- Problem requirements
Give back every entry exactly; drop the pictures.

Source material section start

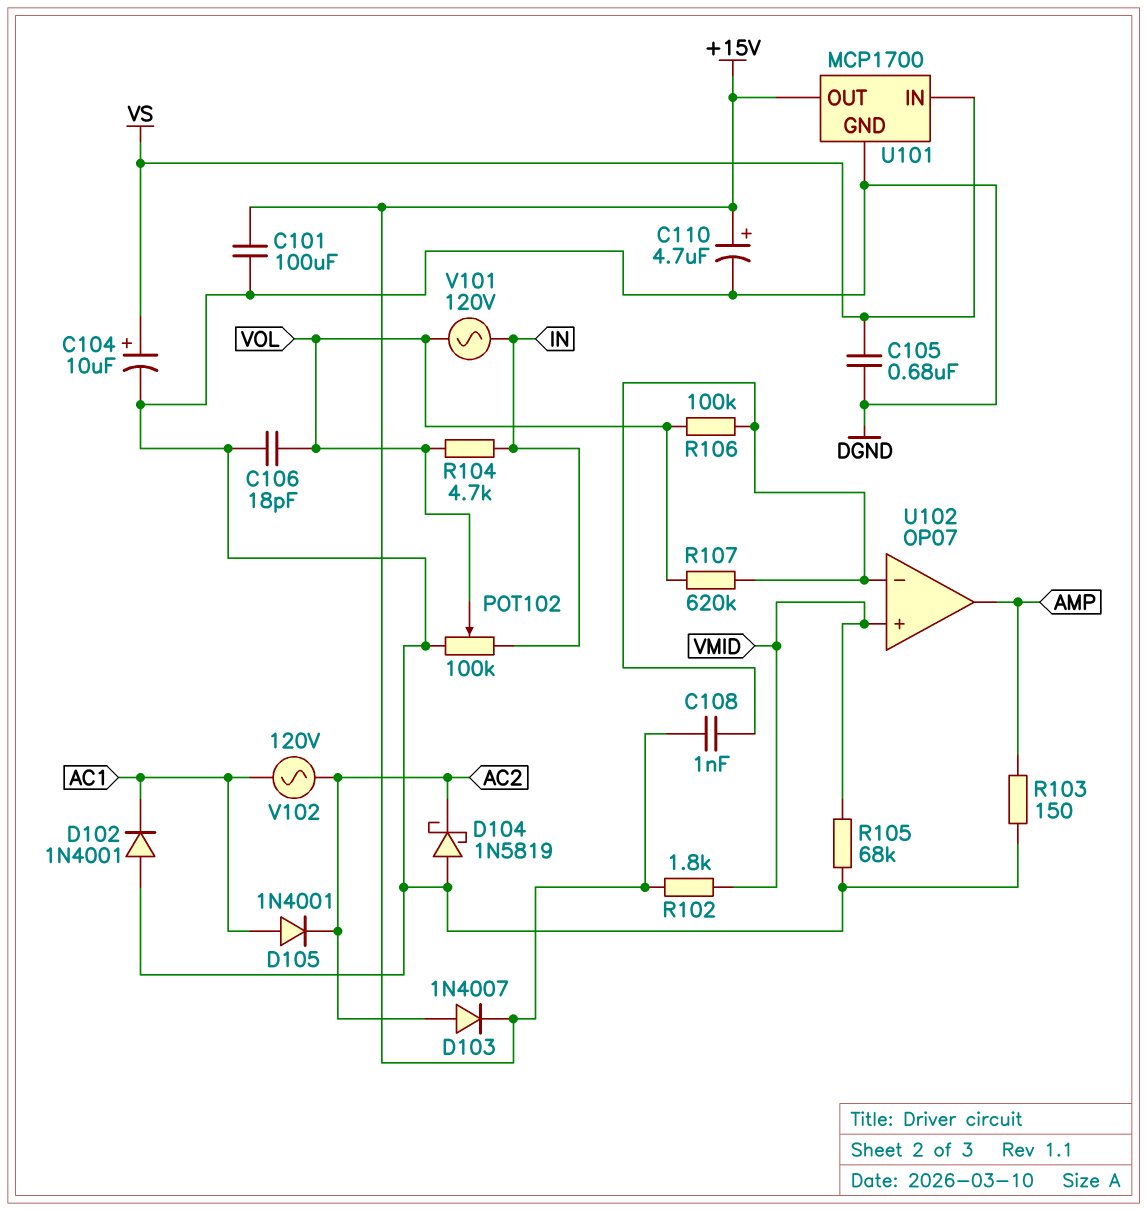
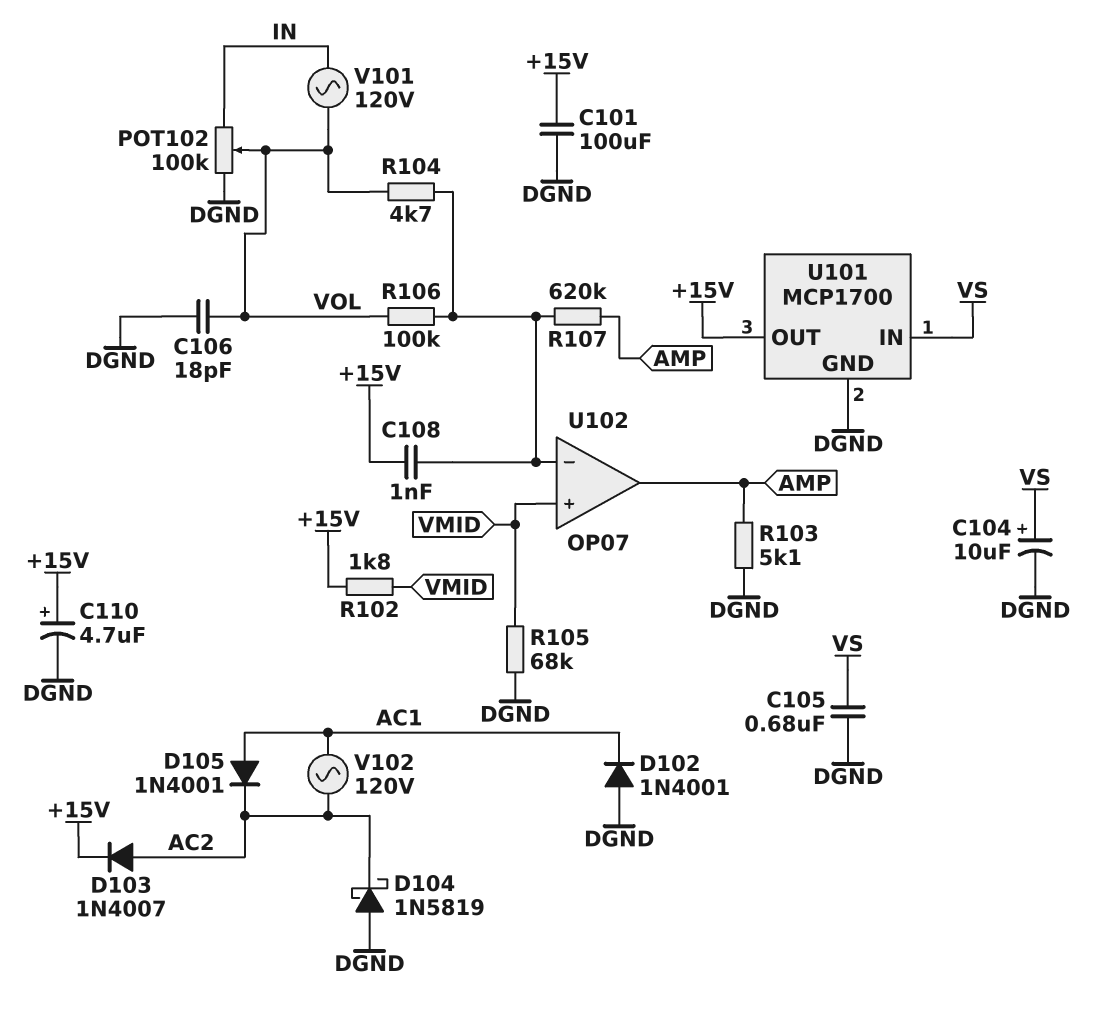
R103: 150 (AMP, DGND) -> 5.1k (AMP, DGND)
R104: 4.7k (IN, VOL) -> 4.7k (U102/in-, VOL)
R107: 620k (U102/in-, VOL) -> 620k (AMP, U102/in-)

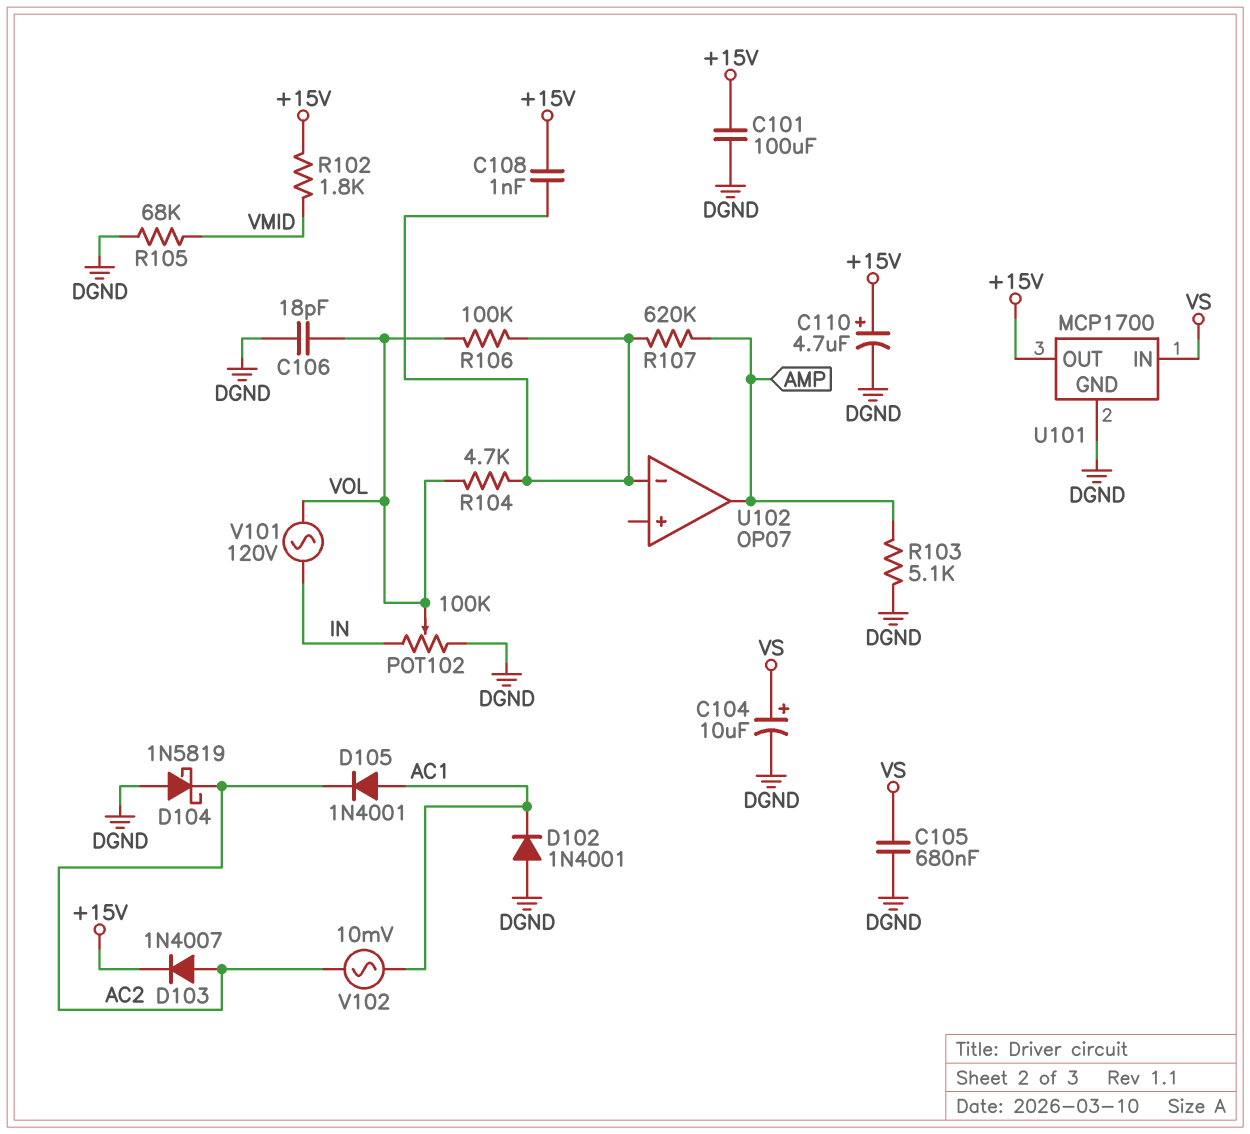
U102 pin in+: VMID -> none
V102: AC 120V (AC1, AC2) -> AC 10mV (AC1, AC2)

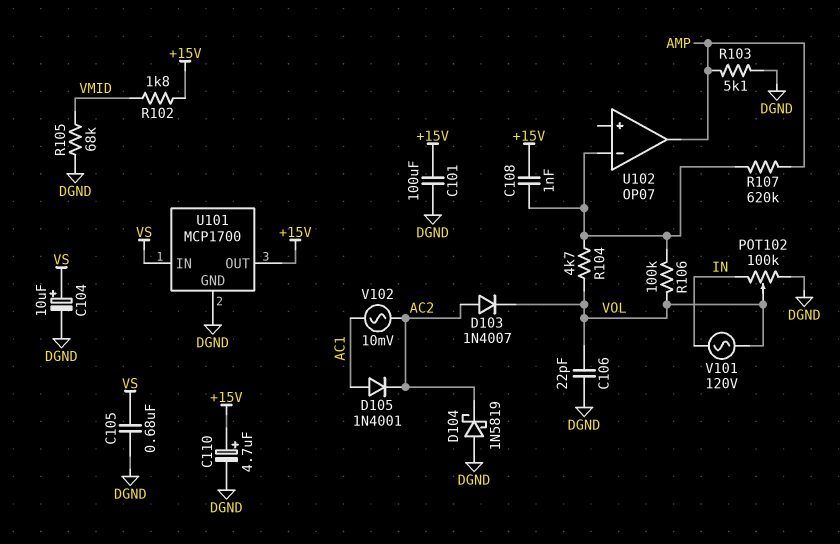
C106: 18pF (DGND, VOL) -> 22pF (DGND, VOL)
D102: diode 1N4001 (A DGND, K AC1) -> none
D103: diode 1N4007 (A AC2, K +15V) -> diode 1N4007 (A AC2, K VOL)

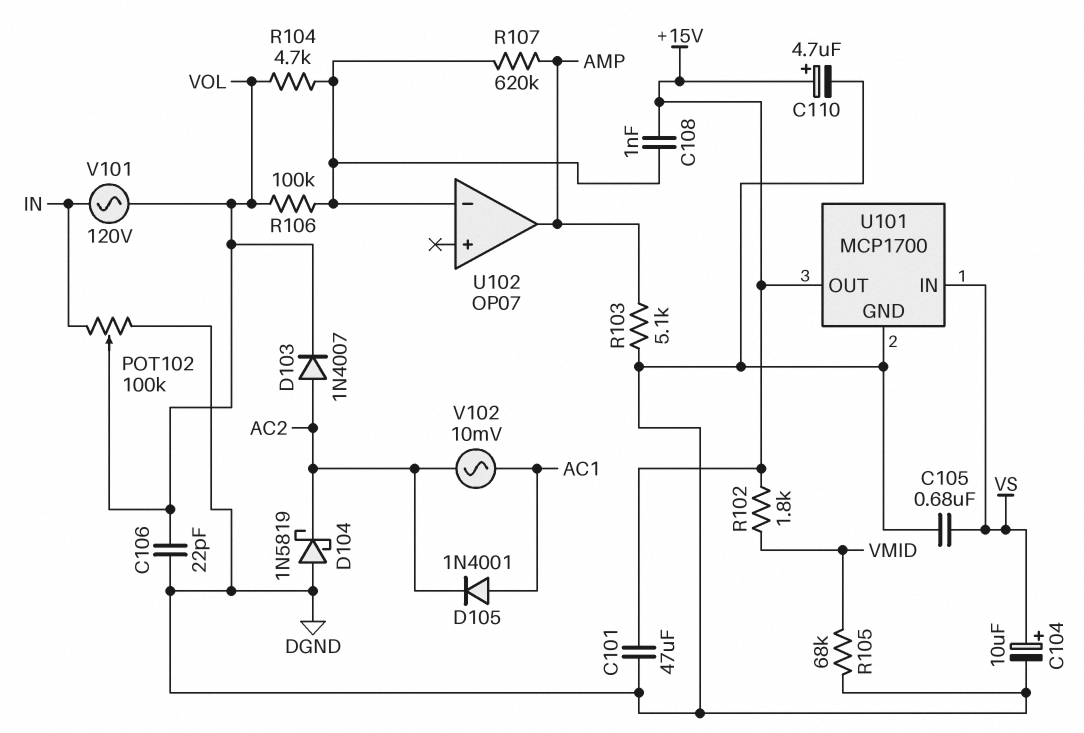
C101: 100uF (+15V, DGND) -> 47uF (+15V, DGND)

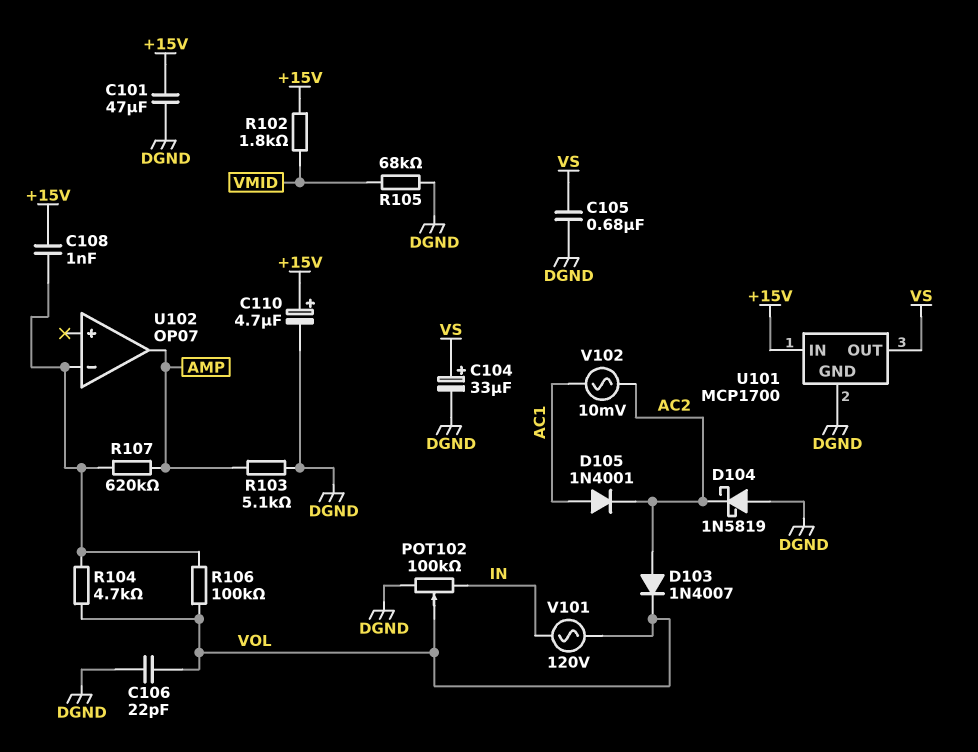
C104: 10uF (plus VS, minus DGND) -> 33uF (plus VS, minus DGND)
U101 pin IN: VS -> +15V
U101 pin OUT: +15V -> VS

Source material section end

- Exercise response
R103: 150 (AMP, DGND) -> 5.1k (AMP, DGND)
R104: 4.7k (IN, VOL) -> 4.7k (U102/in-, VOL)
R107: 620k (U102/in-, VOL) -> 620k (AMP, U102/in-)

U102 pin in+: VMID -> none
V102: AC 120V (AC1, AC2) -> AC 10mV (AC1, AC2)

C106: 18pF (DGND, VOL) -> 22pF (DGND, VOL)
D102: diode 1N4001 (A DGND, K AC1) -> none
D103: diode 1N4007 (A AC2, K +15V) -> diode 1N4007 (A AC2, K VOL)

C101: 100uF (+15V, DGND) -> 47uF (+15V, DGND)

C104: 10uF (plus VS, minus DGND) -> 33uF (plus VS, minus DGND)
U101 pin IN: VS -> +15V
U101 pin OUT: +15V -> VS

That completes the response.